### [EXERCISE GOAL]
Return each line of the listing below that contains the string "gisis". Case counts.
++++ DATA LINES ++++
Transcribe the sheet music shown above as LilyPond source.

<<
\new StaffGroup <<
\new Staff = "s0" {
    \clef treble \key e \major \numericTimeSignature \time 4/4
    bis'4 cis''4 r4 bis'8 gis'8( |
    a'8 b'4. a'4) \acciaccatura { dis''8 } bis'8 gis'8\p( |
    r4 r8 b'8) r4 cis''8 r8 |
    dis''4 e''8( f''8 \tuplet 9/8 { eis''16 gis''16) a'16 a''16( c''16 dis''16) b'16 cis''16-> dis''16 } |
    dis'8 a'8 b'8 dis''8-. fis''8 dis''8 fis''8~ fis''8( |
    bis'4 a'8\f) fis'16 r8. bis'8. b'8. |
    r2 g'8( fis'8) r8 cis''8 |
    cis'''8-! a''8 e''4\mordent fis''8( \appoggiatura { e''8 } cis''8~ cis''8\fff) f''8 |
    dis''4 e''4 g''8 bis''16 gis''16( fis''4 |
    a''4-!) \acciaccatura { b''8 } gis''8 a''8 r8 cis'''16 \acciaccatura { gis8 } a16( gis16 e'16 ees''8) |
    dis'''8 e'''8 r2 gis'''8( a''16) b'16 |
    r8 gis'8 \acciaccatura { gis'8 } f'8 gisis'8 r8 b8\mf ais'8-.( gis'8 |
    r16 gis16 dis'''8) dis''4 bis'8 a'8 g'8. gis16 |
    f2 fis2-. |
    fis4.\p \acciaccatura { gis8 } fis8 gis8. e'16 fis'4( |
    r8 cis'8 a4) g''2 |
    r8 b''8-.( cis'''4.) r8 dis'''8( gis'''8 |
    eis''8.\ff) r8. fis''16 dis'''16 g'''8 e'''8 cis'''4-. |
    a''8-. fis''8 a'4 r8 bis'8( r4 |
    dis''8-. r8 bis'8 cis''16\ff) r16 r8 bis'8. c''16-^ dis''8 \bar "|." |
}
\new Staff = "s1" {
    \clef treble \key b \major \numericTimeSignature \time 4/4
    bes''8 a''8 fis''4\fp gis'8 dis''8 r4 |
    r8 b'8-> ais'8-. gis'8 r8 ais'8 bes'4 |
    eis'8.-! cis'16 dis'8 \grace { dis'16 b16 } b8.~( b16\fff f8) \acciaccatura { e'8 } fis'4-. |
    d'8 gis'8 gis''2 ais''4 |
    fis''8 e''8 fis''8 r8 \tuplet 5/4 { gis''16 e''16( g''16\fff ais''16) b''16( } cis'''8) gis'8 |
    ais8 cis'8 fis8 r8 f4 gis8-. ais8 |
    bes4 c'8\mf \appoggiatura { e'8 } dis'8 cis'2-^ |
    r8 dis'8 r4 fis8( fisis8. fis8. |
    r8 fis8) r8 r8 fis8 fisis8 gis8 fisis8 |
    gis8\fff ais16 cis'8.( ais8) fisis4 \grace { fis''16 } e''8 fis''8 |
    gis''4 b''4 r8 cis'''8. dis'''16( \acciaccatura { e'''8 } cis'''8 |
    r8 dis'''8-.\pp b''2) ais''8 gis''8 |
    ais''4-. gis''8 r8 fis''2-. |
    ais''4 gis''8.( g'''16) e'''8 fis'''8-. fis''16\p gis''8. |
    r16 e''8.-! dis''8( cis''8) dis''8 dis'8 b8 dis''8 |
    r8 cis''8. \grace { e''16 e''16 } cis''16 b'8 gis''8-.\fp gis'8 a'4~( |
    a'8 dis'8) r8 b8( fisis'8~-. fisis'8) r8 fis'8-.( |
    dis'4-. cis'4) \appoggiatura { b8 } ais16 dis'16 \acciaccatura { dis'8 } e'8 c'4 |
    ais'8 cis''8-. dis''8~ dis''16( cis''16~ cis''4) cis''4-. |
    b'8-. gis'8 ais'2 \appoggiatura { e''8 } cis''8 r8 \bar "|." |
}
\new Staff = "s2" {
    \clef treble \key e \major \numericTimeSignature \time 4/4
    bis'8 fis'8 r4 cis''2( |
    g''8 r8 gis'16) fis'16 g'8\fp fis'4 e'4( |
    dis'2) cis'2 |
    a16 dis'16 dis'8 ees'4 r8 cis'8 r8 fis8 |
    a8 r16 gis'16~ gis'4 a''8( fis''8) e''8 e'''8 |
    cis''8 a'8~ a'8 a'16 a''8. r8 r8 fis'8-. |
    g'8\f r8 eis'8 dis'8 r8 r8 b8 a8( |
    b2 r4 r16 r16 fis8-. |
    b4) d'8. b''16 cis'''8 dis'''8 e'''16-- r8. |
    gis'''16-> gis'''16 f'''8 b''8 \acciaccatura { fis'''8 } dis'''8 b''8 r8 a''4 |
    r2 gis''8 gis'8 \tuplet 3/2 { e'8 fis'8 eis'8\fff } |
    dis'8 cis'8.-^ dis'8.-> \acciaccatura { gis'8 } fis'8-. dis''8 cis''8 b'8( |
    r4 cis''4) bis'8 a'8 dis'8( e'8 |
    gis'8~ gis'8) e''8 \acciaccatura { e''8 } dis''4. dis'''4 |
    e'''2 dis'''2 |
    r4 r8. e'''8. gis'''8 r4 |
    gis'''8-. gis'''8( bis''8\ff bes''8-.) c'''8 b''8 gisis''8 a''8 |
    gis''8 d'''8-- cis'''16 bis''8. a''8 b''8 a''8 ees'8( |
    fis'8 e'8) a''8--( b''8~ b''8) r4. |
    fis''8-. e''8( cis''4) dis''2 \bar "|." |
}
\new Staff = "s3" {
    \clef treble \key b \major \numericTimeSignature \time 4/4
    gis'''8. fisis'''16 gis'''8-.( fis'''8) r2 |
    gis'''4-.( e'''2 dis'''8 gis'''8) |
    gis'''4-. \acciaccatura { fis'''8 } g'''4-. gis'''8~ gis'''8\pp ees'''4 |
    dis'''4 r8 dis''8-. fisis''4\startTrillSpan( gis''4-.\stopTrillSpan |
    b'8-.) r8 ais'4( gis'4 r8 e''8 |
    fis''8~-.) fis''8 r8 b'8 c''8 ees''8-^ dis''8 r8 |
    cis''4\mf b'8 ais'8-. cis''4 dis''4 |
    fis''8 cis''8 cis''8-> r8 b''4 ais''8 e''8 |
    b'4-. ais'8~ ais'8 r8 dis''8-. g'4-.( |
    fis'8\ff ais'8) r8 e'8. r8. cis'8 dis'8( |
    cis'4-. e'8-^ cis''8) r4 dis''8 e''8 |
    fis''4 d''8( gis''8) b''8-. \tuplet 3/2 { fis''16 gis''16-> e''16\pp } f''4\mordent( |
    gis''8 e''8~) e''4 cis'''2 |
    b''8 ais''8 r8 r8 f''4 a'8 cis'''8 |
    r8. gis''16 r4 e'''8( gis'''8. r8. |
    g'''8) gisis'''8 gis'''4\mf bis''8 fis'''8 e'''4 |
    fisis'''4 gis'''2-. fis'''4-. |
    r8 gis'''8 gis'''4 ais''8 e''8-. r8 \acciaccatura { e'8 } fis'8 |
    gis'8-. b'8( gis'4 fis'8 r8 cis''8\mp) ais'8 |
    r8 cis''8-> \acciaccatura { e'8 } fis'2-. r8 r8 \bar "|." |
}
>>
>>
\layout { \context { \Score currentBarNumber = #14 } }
++++
### [OUTPUT FOR THIS TASK]
    r8 gis'8 \acciaccatura { gis'8 } f'8 gisis'8 r8 b8\mf ais'8-.( gis'8 |
    gis'''8-. gis'''8( bis''8\ff bes''8-.) c'''8 b''8 gisis''8 a''8 |
    g'''8) gisis'''8 gis'''4\mf bis''8 fis'''8 e'''4 |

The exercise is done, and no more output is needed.